WHAT TO WORK ON
Can you pull out each line of the data below that includes the word "repainted"?

RECORDED INFORMATION
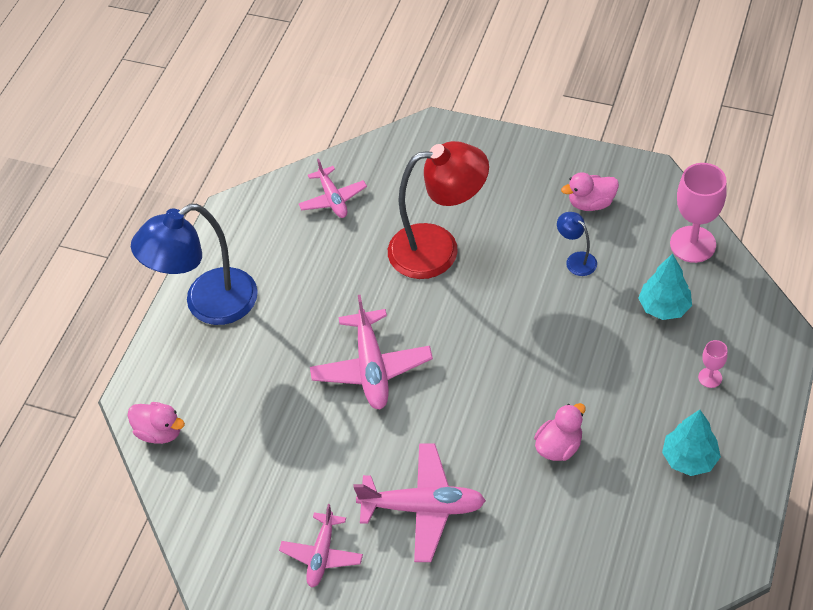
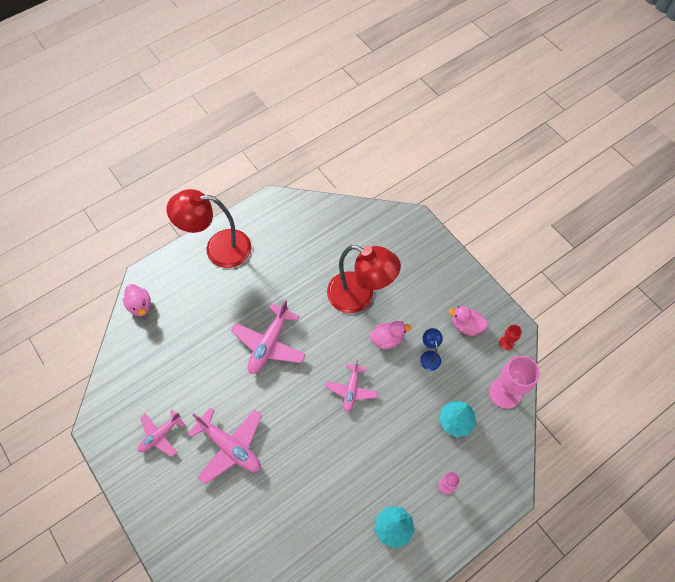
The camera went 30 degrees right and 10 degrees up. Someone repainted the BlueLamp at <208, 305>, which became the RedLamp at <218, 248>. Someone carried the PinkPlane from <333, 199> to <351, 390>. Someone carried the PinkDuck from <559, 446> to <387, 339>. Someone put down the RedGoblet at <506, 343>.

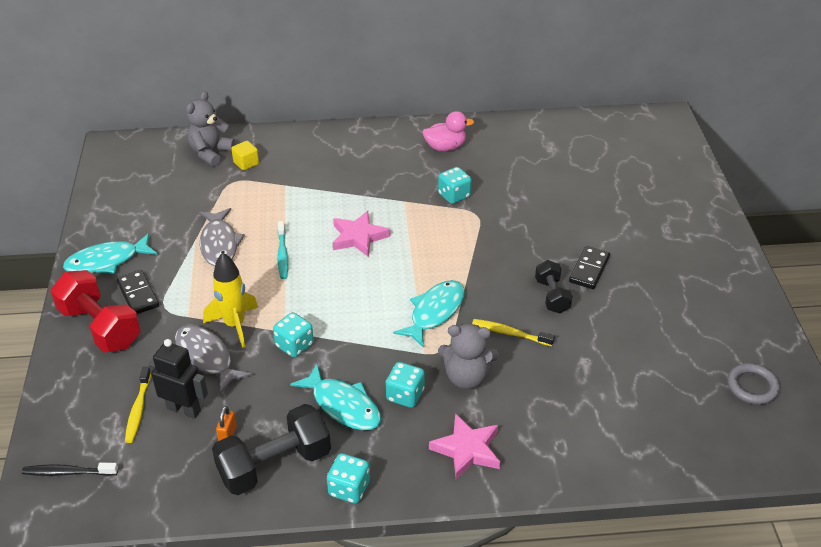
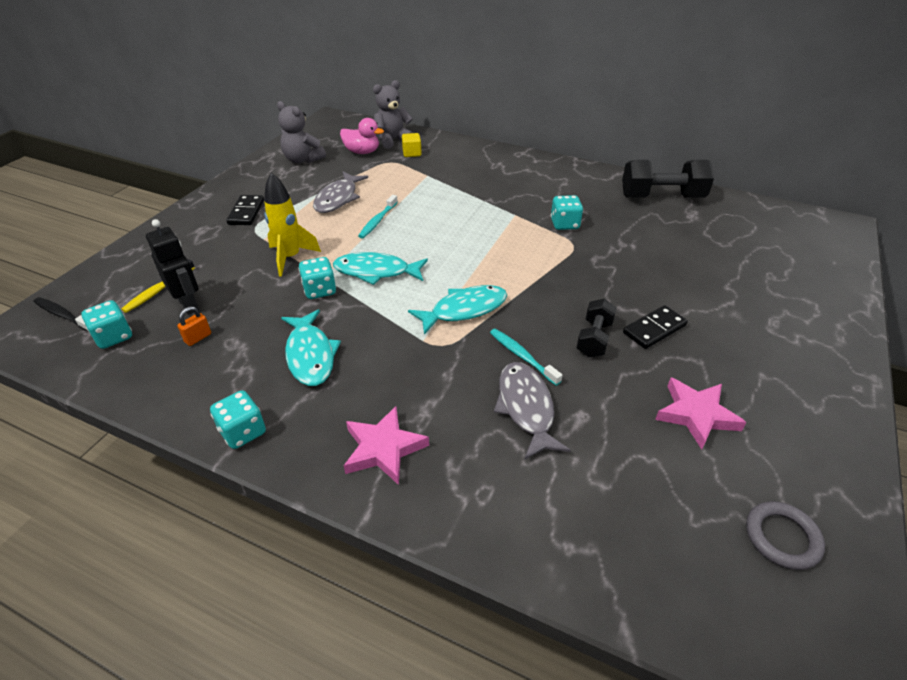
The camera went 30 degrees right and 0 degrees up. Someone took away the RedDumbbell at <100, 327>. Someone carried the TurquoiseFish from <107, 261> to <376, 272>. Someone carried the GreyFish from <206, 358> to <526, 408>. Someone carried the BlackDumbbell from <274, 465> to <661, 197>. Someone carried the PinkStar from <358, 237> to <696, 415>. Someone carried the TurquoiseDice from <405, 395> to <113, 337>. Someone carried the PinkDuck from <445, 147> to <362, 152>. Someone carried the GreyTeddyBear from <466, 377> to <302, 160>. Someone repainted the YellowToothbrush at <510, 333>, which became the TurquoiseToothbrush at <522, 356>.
--
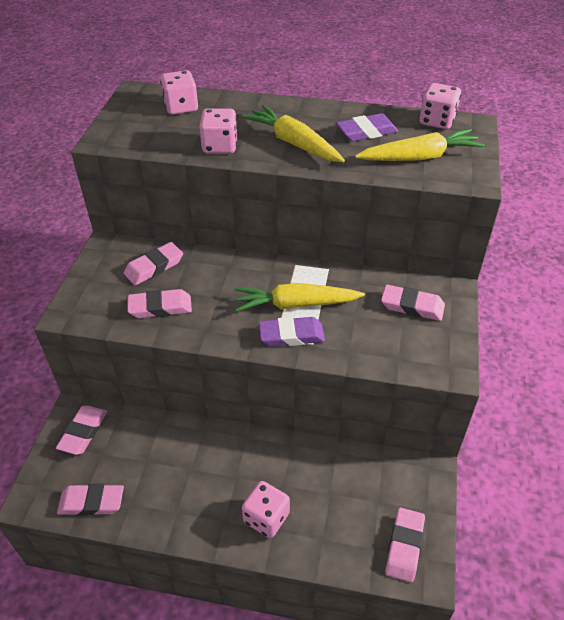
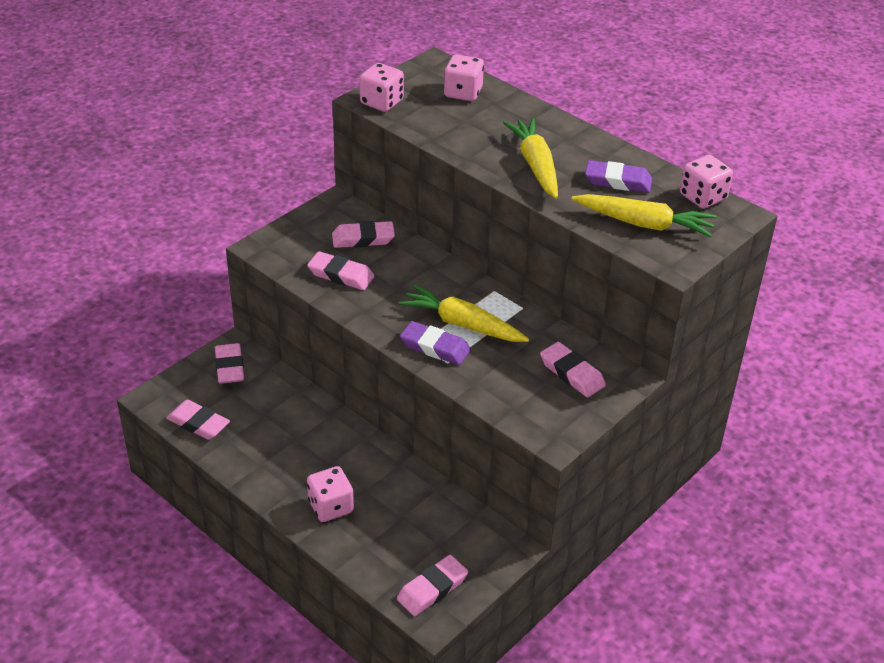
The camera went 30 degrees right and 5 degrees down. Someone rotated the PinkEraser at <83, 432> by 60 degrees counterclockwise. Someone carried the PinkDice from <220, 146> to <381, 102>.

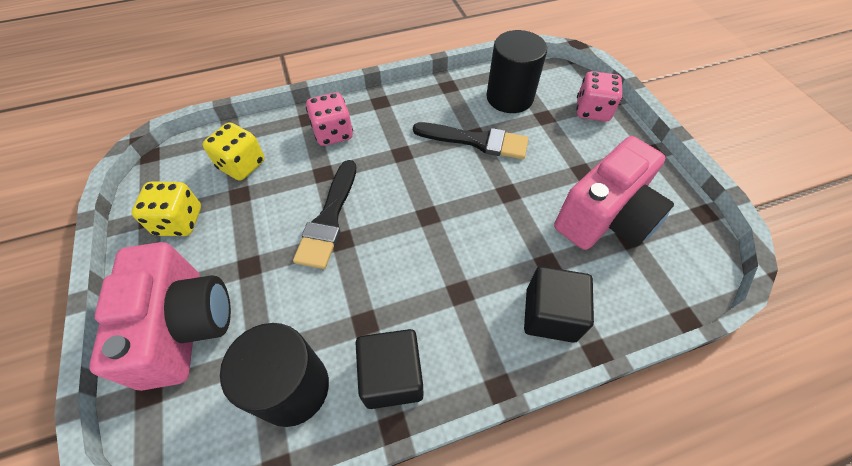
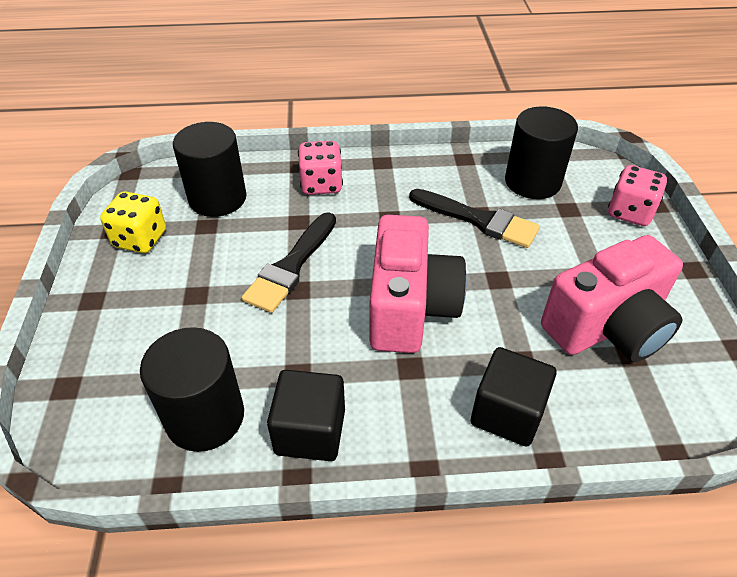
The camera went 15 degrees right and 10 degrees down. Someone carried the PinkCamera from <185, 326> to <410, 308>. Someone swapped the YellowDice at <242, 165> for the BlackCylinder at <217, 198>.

ANSWER SECTION
The camera went 30 degrees right and 10 degrees up. Someone repainted the BlueLamp at <208, 305>, which became the RedLamp at <218, 248>. Someone carried the PinkPlane from <333, 199> to <351, 390>. Someone carried the PinkDuck from <559, 446> to <387, 339>. Someone put down the RedGoblet at <506, 343>.
The camera went 30 degrees right and 0 degrees up. Someone took away the RedDumbbell at <100, 327>. Someone carried the TurquoiseFish from <107, 261> to <376, 272>. Someone carried the GreyFish from <206, 358> to <526, 408>. Someone carried the BlackDumbbell from <274, 465> to <661, 197>. Someone carried the PinkStar from <358, 237> to <696, 415>. Someone carried the TurquoiseDice from <405, 395> to <113, 337>. Someone carried the PinkDuck from <445, 147> to <362, 152>. Someone carried the GreyTeddyBear from <466, 377> to <302, 160>. Someone repainted the YellowToothbrush at <510, 333>, which became the TurquoiseToothbrush at <522, 356>.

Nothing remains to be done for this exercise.